● WHAT THE TASK REQUIRES: Set down exactly, from the records below, the line with "red watering can [192,440,305,511]" through the line with "purple watering can [718,151,815,245]", and nothing else.

Stored data entries:

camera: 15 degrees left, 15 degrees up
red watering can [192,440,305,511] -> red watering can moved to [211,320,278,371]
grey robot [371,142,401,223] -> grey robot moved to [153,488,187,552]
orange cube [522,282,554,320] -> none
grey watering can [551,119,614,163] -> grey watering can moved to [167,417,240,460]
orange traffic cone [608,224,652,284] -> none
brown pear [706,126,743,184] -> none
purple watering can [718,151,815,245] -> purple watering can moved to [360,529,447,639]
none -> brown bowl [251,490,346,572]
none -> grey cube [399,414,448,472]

--

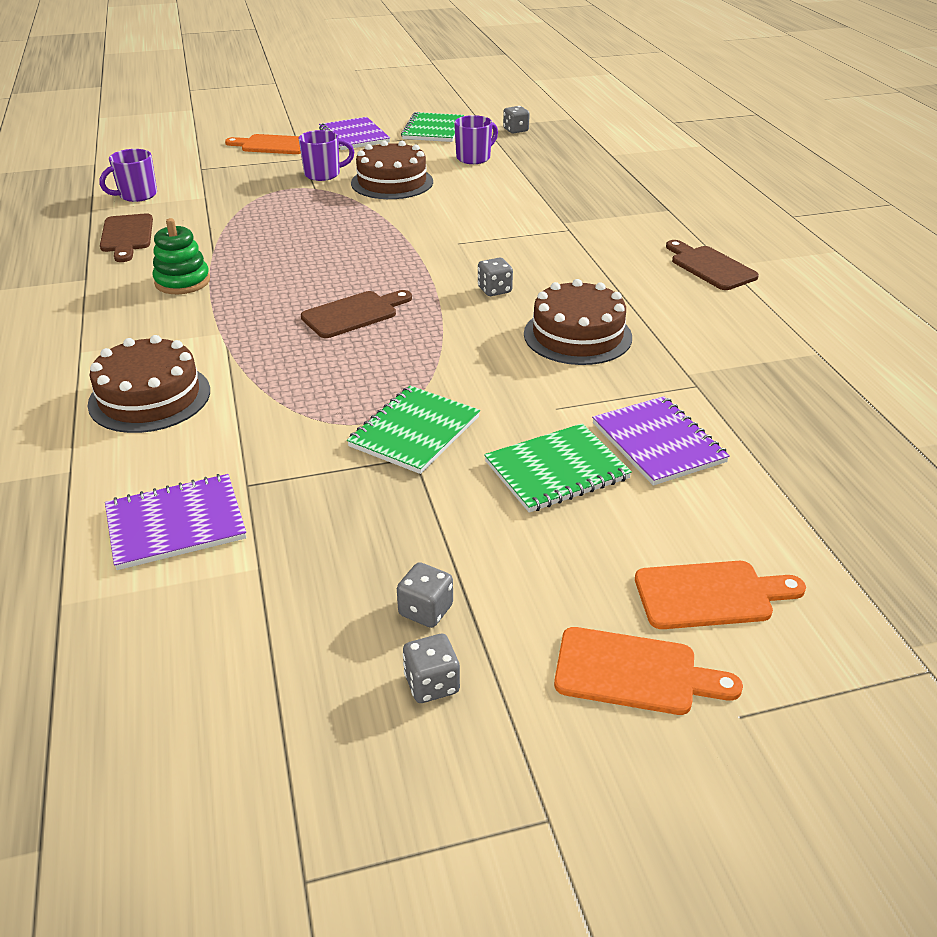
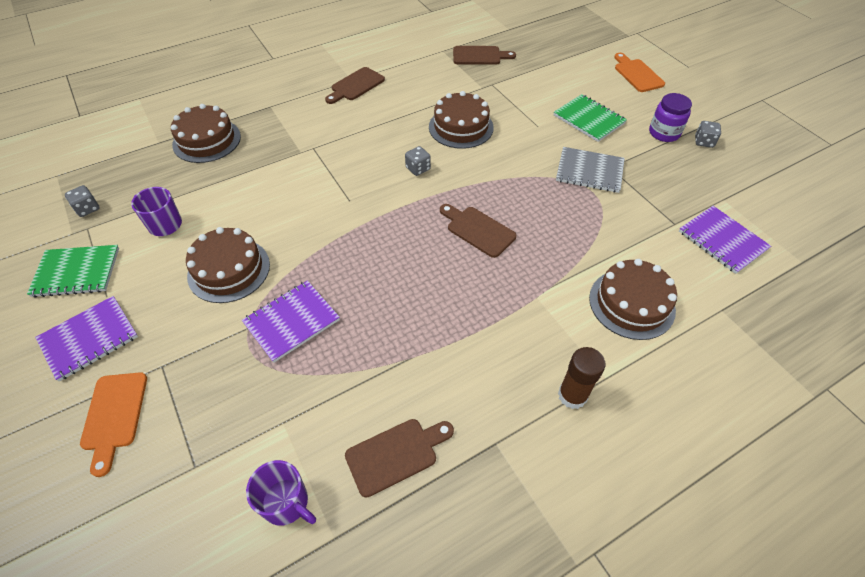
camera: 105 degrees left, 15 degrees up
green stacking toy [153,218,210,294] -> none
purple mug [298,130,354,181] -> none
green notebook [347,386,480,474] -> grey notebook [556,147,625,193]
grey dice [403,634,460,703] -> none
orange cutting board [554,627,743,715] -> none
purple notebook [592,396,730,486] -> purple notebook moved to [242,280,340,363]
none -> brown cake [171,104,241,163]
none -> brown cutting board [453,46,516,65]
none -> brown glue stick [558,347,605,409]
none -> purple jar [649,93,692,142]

● ANSWER BELOW:
red watering can [192,440,305,511] -> red watering can moved to [211,320,278,371]
grey robot [371,142,401,223] -> grey robot moved to [153,488,187,552]
orange cube [522,282,554,320] -> none
grey watering can [551,119,614,163] -> grey watering can moved to [167,417,240,460]
orange traffic cone [608,224,652,284] -> none
brown pear [706,126,743,184] -> none
purple watering can [718,151,815,245] -> purple watering can moved to [360,529,447,639]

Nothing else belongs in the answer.